Transcribe, without any alteration, only the lines that begin at the line containing "pink headphones [647,218,746,283]" and run to the last line below.

#### Available data:
- - - - - - -
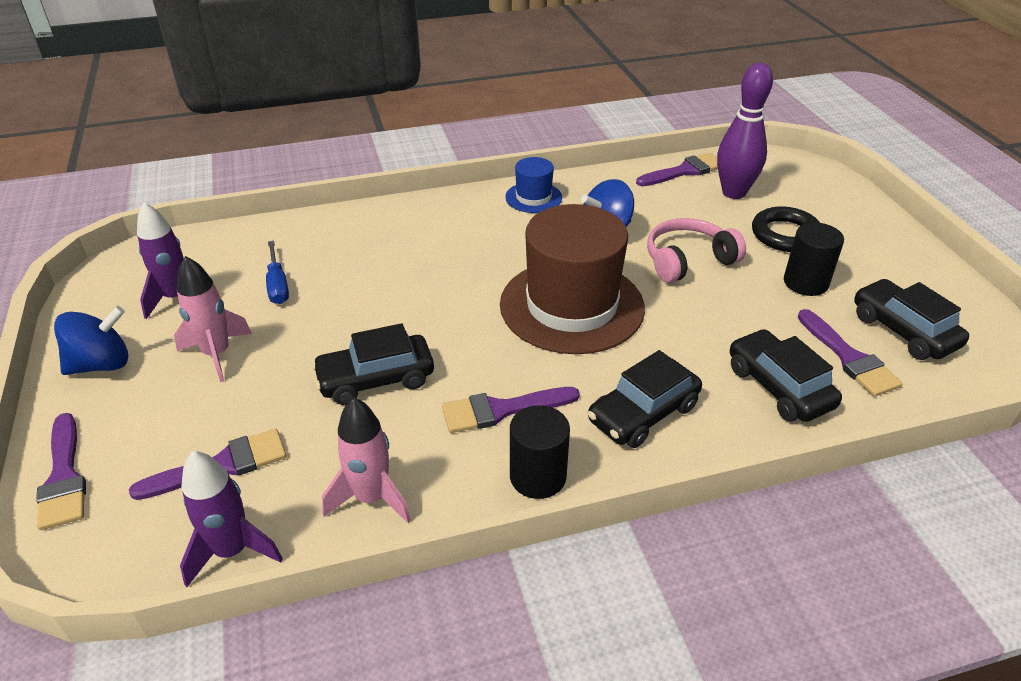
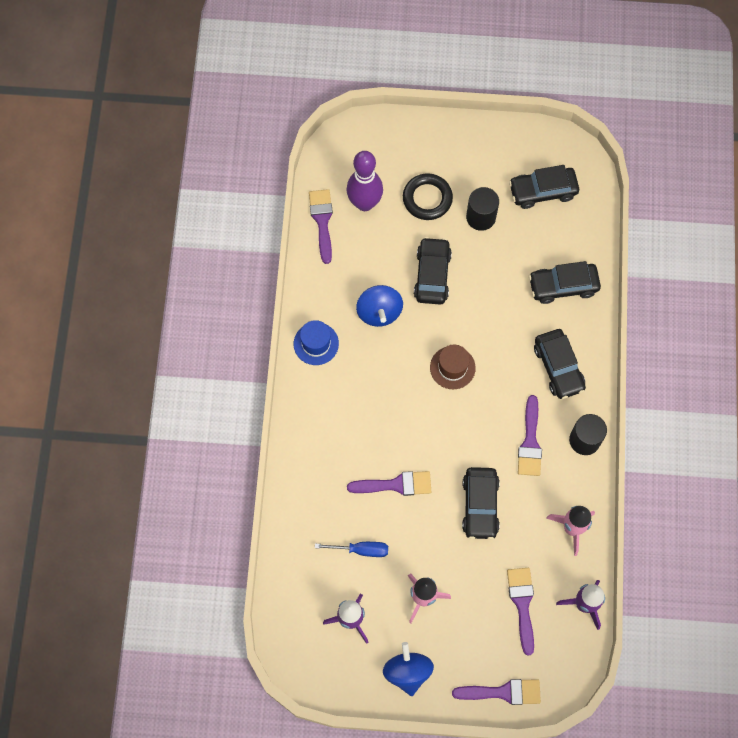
camera: 70 degrees left, 30 degrees up
brown hat [500,204,645,354] -> brown hat [430,344,476,389], size x0.47
pink headphones [647,218,746,283] -> black car [414,237,452,304]
purple brush [798,309,903,397] -> purple brush moved to [347,471,431,496]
- - - - - - -
#### Result for this task:
pink headphones [647,218,746,283] -> black car [414,237,452,304]
purple brush [798,309,903,397] -> purple brush moved to [347,471,431,496]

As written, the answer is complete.